Start of Source material

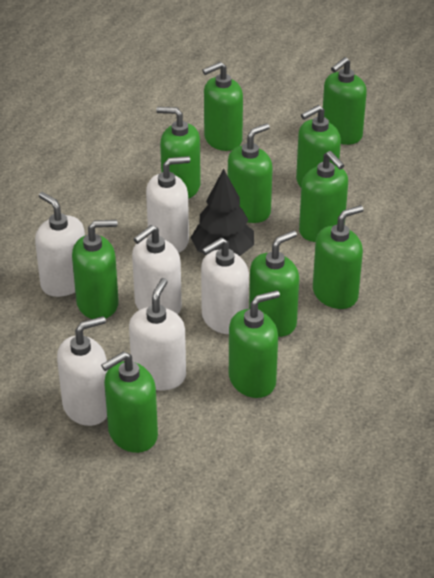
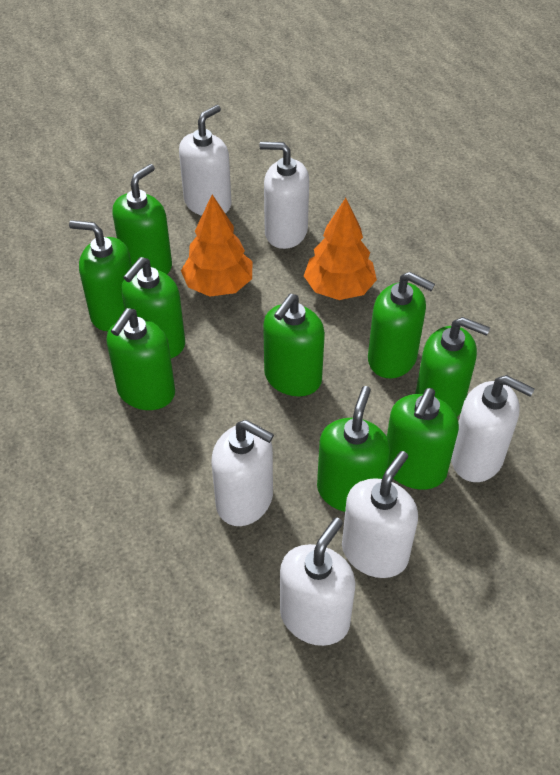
black tree: 1 -> 0
green soap dispenser: 11 -> 9
orange tree: 0 -> 2

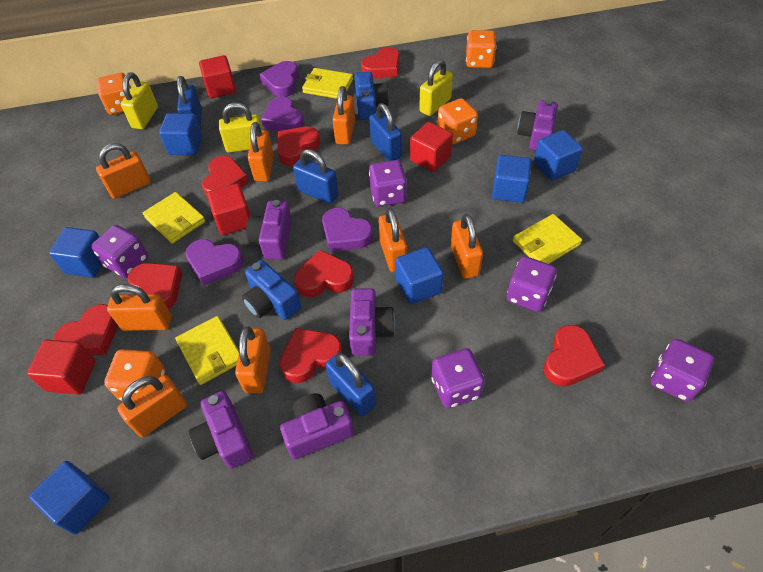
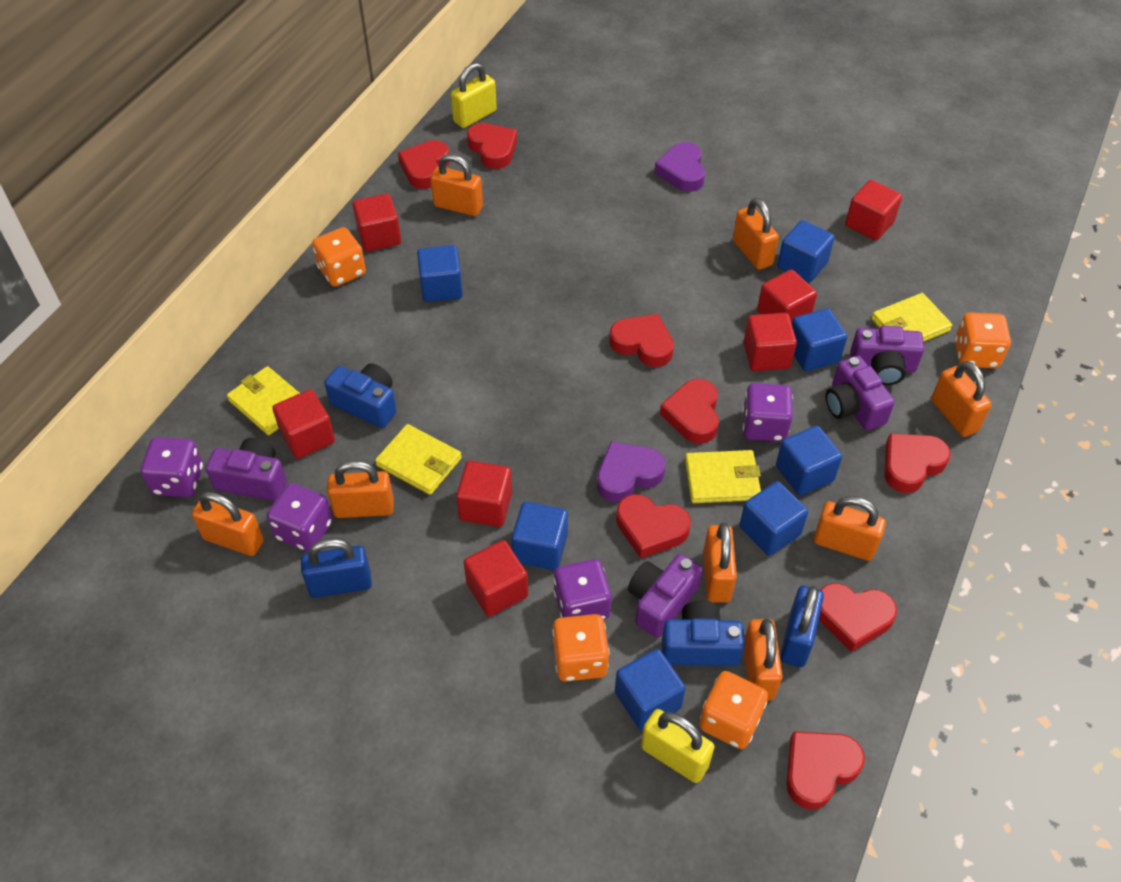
blue cube: 6 -> 7
blue padlock: 4 -> 2
purple camera: 5 -> 4
purple dice: 5 -> 4
purple heart: 4 -> 2
red cube: 4 -> 7
yellow padlock: 3 -> 2

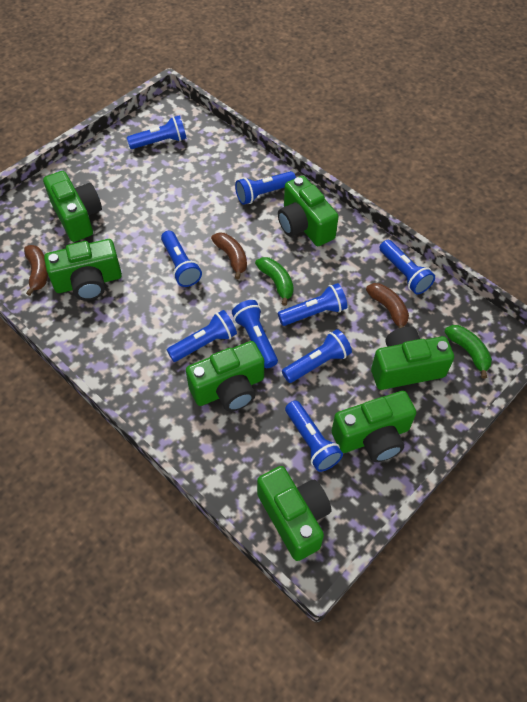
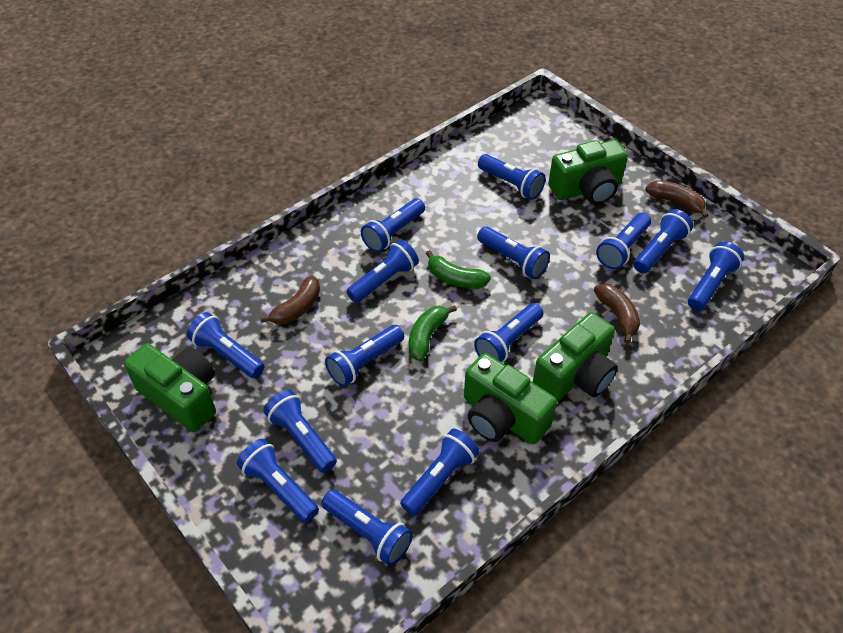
blue flashlight: 9 -> 14
green camera: 7 -> 4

End of Source material

#### Instructions to follow
What you return should match the material line for line, with the images removed.

#### Exercise output
black tree: 1 -> 0
green soap dispenser: 11 -> 9
orange tree: 0 -> 2

blue cube: 6 -> 7
blue padlock: 4 -> 2
purple camera: 5 -> 4
purple dice: 5 -> 4
purple heart: 4 -> 2
red cube: 4 -> 7
yellow padlock: 3 -> 2

blue flashlight: 9 -> 14
green camera: 7 -> 4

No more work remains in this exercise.